_WHAT YOU WILL DO_
Convert the lines of the entries below into a numbered list, starting with the line containing "58: (478, 481)" and going on through the line containing "93: (494, 471)", with both of those lines included. Leave out blank lines and give only those lines.

_DATA FOR THE TASK_
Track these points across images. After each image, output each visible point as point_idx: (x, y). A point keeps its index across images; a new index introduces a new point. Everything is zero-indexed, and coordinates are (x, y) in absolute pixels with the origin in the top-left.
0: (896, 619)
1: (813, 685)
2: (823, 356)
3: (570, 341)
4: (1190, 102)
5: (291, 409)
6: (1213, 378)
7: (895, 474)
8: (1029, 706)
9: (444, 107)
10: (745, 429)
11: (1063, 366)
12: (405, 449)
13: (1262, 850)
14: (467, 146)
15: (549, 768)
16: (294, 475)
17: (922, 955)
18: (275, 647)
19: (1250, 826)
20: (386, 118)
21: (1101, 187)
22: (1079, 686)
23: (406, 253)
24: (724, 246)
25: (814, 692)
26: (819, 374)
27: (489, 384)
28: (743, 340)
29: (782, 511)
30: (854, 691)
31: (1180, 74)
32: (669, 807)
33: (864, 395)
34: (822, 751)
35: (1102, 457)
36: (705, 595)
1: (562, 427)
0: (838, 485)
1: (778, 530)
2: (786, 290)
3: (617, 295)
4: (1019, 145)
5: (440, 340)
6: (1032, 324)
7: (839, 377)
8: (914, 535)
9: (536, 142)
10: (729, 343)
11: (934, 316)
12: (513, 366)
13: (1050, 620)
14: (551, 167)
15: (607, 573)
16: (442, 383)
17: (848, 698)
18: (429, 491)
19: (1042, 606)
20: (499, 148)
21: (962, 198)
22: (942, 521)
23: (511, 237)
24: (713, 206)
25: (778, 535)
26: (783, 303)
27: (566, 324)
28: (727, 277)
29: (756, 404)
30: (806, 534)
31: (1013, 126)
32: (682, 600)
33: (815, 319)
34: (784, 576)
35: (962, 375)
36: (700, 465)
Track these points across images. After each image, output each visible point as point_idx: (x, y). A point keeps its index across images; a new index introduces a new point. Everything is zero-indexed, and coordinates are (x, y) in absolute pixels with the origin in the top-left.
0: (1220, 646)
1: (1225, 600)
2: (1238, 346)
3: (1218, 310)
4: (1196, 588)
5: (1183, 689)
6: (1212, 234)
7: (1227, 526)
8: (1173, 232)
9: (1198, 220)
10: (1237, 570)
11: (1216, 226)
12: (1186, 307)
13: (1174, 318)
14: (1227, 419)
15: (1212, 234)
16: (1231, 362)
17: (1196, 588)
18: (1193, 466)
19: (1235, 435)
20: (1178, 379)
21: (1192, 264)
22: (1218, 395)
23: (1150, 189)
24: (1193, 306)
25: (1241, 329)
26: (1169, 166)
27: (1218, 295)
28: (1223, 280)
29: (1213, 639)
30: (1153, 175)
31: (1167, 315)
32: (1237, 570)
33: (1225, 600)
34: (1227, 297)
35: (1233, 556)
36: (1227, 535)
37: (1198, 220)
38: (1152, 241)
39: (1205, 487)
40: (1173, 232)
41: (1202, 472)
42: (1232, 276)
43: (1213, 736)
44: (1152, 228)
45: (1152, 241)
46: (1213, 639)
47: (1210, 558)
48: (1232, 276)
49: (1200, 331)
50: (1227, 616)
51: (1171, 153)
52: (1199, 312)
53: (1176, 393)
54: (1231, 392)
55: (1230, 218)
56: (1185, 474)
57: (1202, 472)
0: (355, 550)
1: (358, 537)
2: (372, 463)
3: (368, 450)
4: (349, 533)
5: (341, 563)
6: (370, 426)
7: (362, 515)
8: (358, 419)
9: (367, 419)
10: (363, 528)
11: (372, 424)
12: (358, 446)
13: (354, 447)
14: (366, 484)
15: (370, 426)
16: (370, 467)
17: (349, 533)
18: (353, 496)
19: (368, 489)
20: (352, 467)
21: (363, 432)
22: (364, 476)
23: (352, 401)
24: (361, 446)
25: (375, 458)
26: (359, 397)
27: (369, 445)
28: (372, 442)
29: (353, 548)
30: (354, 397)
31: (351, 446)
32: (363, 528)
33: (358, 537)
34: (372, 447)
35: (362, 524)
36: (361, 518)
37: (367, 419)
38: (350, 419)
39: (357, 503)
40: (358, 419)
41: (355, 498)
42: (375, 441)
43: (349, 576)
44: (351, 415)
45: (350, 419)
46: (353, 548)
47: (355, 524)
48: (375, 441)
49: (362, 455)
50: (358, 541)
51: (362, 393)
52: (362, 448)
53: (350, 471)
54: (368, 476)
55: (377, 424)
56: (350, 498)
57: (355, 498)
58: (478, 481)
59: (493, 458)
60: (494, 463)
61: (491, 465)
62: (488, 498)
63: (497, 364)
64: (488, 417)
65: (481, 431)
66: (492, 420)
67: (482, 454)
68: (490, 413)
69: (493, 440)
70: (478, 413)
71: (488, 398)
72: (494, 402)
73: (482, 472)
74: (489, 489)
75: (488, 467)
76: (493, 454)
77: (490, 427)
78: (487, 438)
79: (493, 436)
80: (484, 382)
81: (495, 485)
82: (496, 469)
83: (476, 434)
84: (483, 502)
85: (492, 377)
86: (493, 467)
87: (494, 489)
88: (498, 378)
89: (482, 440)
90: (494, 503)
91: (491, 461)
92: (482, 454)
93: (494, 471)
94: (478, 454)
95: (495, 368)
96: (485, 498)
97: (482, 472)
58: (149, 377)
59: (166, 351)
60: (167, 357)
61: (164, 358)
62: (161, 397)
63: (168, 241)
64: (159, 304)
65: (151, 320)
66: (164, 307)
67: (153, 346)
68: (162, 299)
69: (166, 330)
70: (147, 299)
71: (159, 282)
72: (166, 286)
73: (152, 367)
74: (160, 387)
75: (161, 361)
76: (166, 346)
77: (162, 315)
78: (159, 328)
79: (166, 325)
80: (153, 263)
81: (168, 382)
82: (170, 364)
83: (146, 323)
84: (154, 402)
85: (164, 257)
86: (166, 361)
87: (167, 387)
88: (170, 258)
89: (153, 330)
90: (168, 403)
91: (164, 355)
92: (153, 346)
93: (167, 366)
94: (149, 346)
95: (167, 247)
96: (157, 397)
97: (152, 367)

_RESULT BELOW_
1. 58: (478, 481)
2. 59: (493, 458)
3. 60: (494, 463)
4. 61: (491, 465)
5. 62: (488, 498)
6. 63: (497, 364)
7. 64: (488, 417)
8. 65: (481, 431)
9. 66: (492, 420)
10. 67: (482, 454)
11. 68: (490, 413)
12. 69: (493, 440)
13. 70: (478, 413)
14. 71: (488, 398)
15. 72: (494, 402)
16. 73: (482, 472)
17. 74: (489, 489)
18. 75: (488, 467)
19. 76: (493, 454)
20. 77: (490, 427)
21. 78: (487, 438)
22. 79: (493, 436)
23. 80: (484, 382)
24. 81: (495, 485)
25. 82: (496, 469)
26. 83: (476, 434)
27. 84: (483, 502)
28. 85: (492, 377)
29. 86: (493, 467)
30. 87: (494, 489)
31. 88: (498, 378)
32. 89: (482, 440)
33. 90: (494, 503)
34. 91: (491, 461)
35. 92: (482, 454)
36. 93: (494, 471)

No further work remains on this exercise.